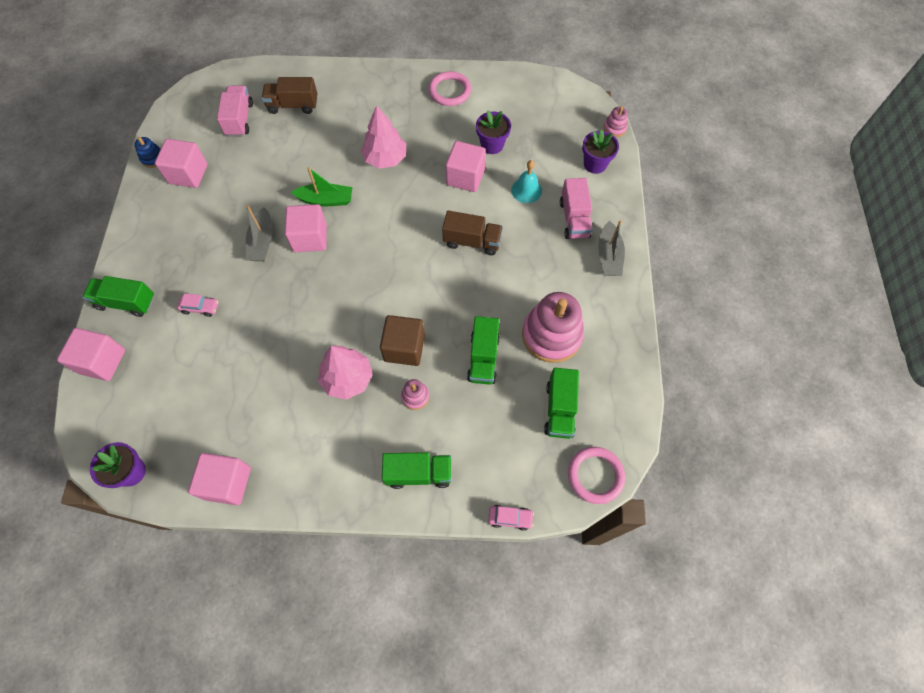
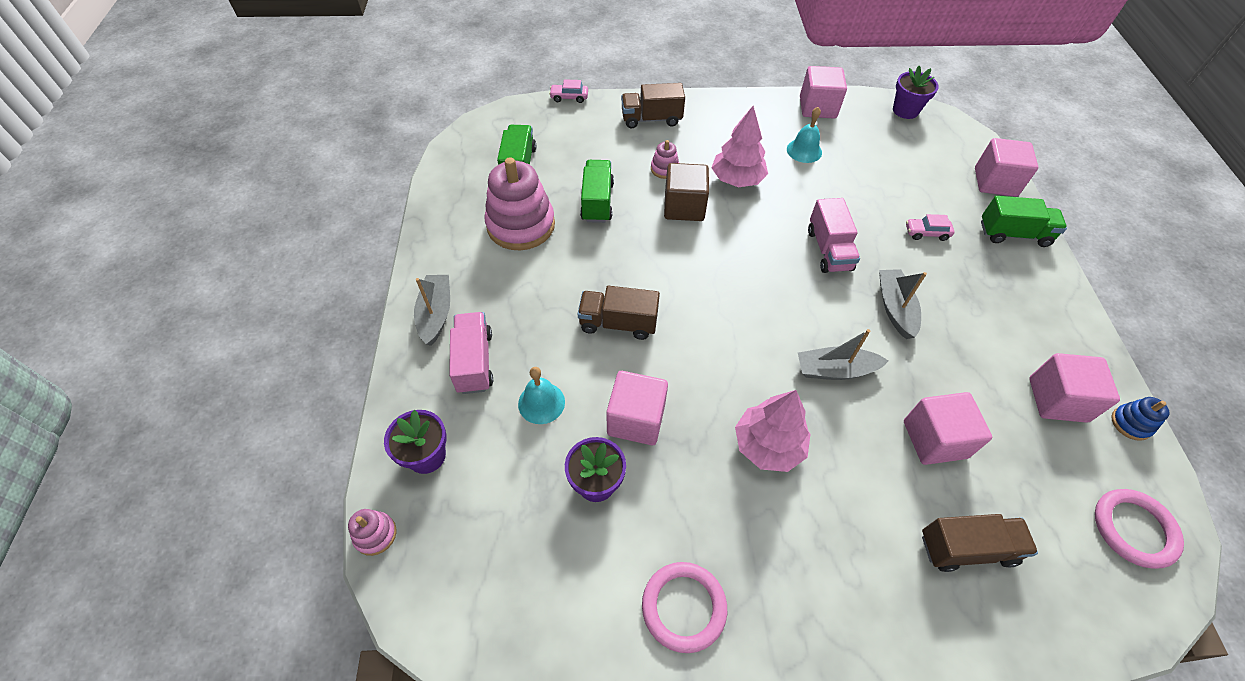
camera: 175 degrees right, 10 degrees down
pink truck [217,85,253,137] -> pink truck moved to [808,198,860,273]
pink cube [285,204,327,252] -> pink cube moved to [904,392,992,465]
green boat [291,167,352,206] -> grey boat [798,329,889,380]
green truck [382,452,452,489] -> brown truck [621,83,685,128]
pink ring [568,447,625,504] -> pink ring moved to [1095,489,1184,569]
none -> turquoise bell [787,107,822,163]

━━━━━━━━━━━━━━━━━━━━

What is expected
Copy out every line of the listing that contains the string "moved".

Task result
pink truck [217,85,253,137] -> pink truck moved to [808,198,860,273]
pink cube [285,204,327,252] -> pink cube moved to [904,392,992,465]
pink ring [568,447,625,504] -> pink ring moved to [1095,489,1184,569]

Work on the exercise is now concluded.